◆ What to work on ◆
Among the records below, find the line that has "(507, 481) = (729, 551): none -> grey cup"; from there, give the lines again exactly, and stop after the line that has "(632, 222) = (470, 287): none -> white pot".

(Source material)

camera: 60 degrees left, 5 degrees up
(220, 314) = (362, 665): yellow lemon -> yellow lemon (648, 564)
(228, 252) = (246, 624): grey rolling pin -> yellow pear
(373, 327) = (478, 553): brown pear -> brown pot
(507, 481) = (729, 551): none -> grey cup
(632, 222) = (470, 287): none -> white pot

(End Source material)
(Source material)

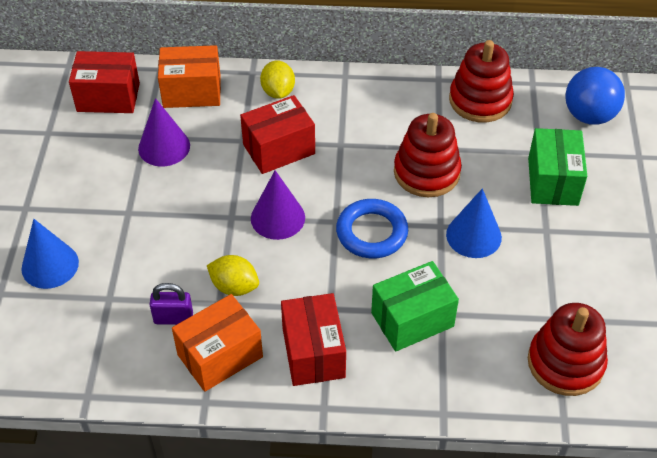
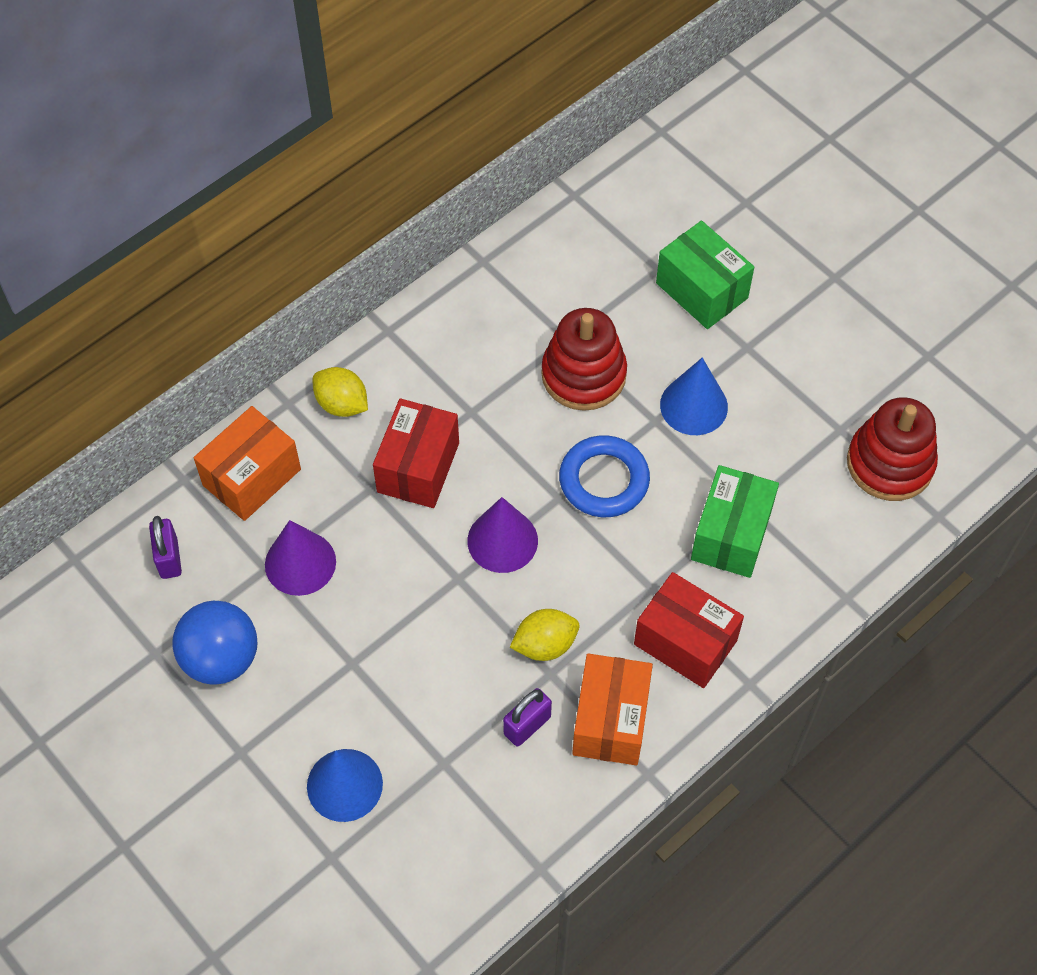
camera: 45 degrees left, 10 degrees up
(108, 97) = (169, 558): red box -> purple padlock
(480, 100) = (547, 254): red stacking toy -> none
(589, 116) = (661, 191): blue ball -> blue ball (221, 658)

(End Source material)

◆ Answer for the task ◆
(507, 481) = (729, 551): none -> grey cup
(632, 222) = (470, 287): none -> white pot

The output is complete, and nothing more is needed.